* **What is needed**:
How do the lines below between the ones holding "camera: 75 degrees right, 15 degrees up" and "- removed: black bowling pin [404,178]", inclusive, read? Give them again exactly, with no other lines.

* **Supplied information**:

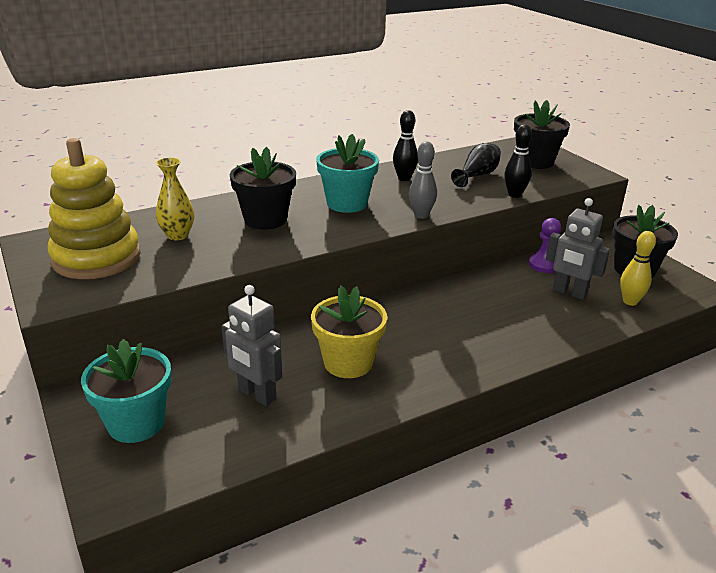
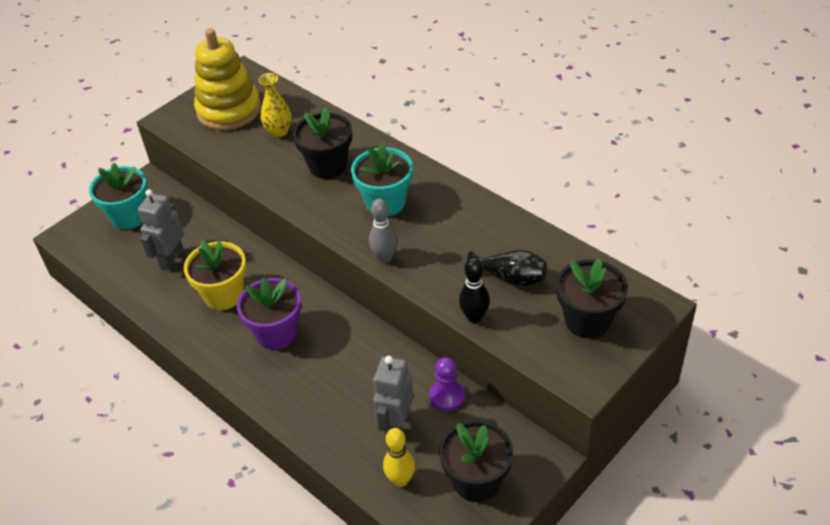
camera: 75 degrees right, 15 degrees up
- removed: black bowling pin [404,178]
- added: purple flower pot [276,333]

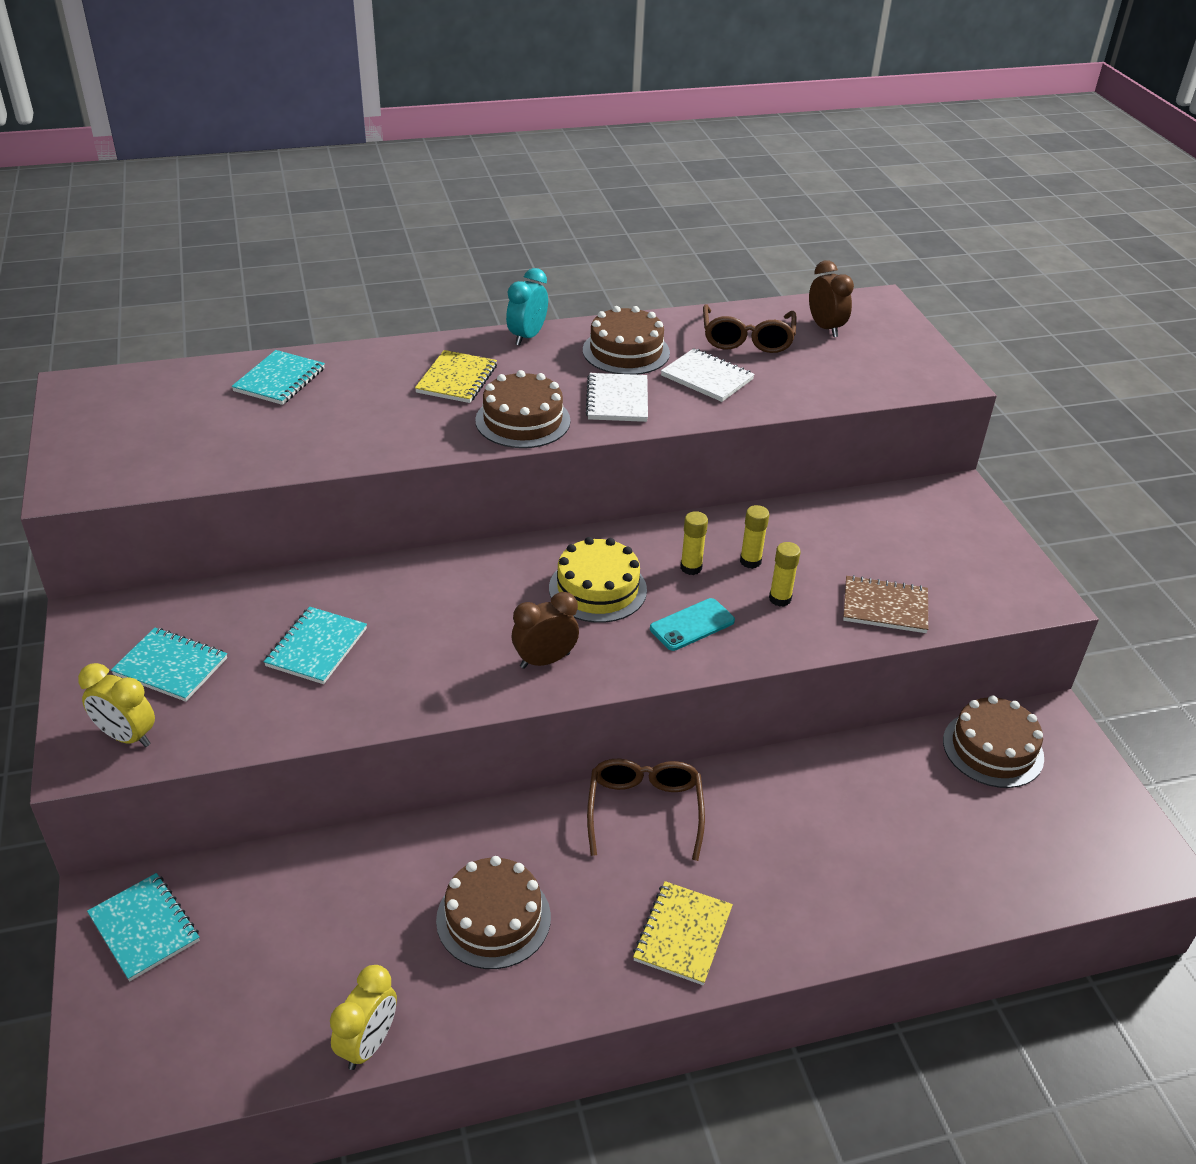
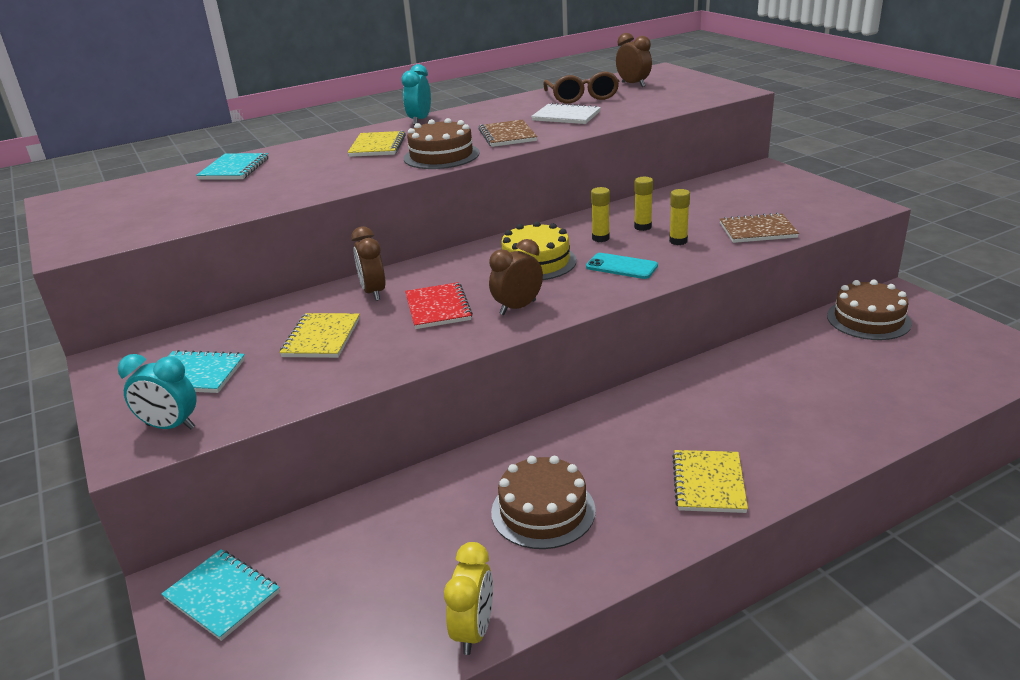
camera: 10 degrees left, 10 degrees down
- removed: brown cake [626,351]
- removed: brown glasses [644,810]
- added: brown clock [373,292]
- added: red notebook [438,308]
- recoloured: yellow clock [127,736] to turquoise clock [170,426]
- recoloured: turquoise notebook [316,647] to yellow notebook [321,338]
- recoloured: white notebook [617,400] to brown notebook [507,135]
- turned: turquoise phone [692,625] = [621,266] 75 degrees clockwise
--
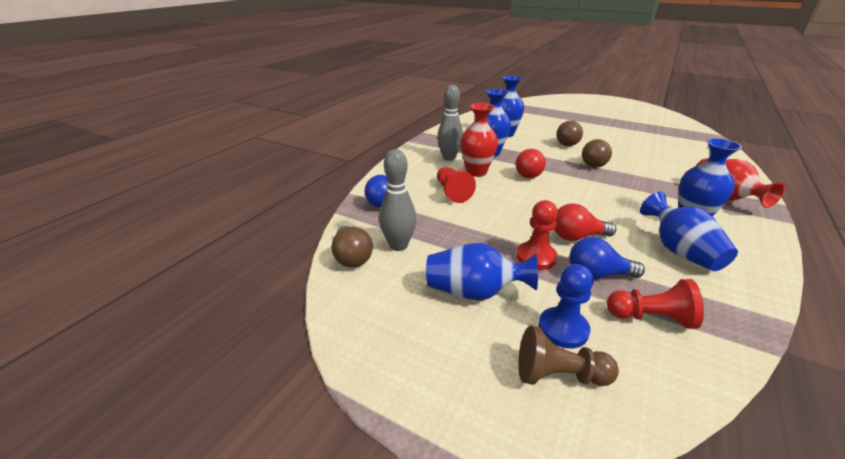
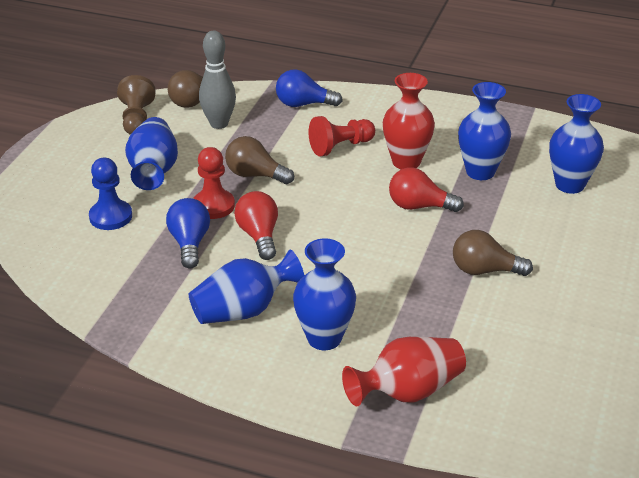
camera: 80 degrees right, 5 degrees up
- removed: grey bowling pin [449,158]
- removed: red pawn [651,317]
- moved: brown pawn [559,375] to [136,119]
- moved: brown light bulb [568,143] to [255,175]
---
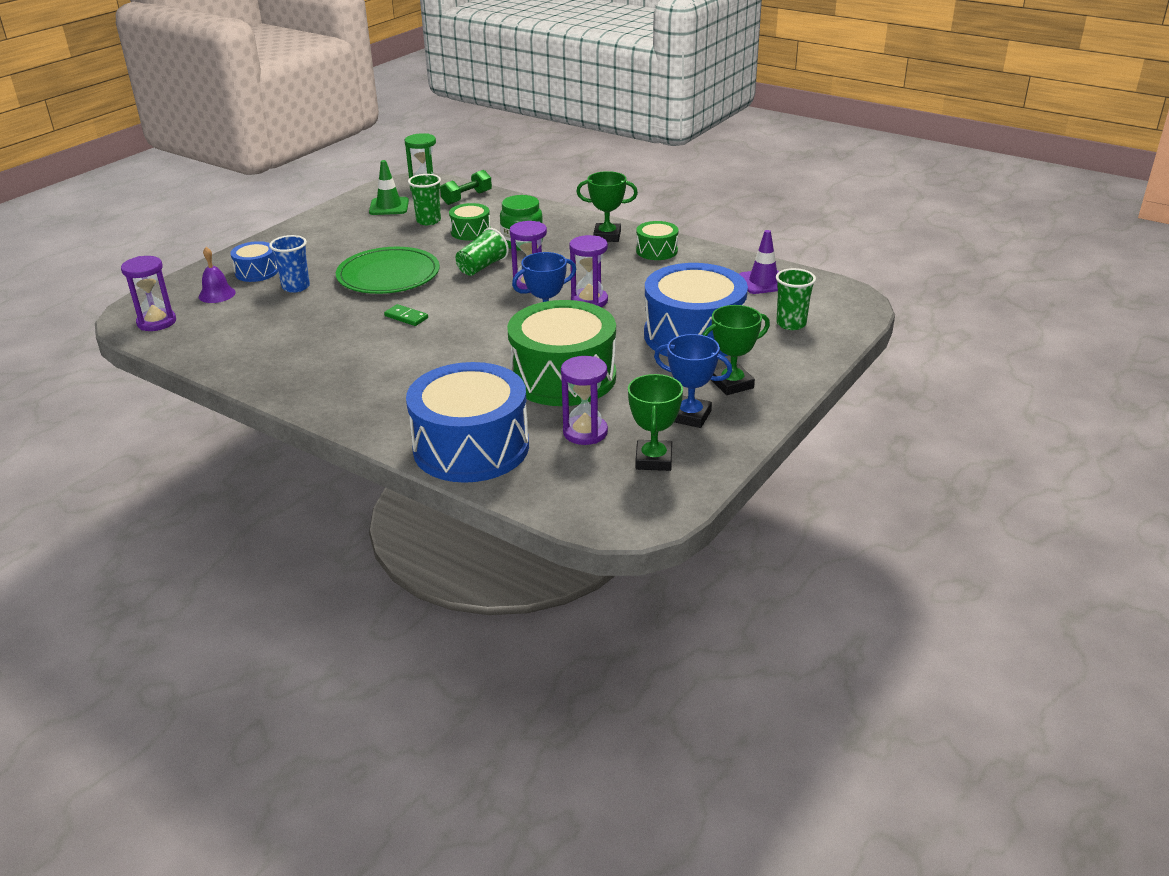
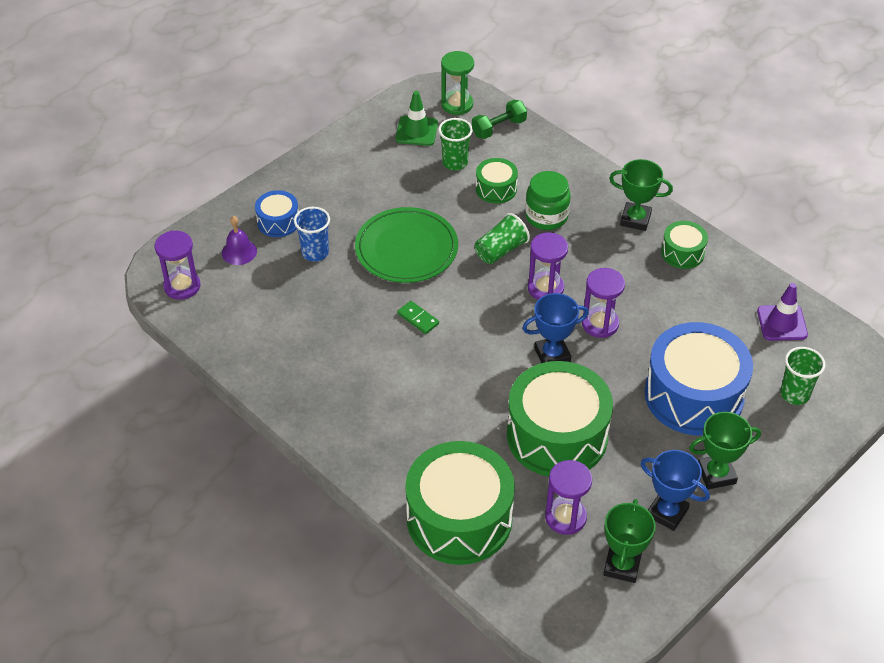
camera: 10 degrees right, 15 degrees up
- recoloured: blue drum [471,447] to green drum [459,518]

* **Answer to this problem**:
camera: 75 degrees right, 15 degrees up
- removed: black bowling pin [404,178]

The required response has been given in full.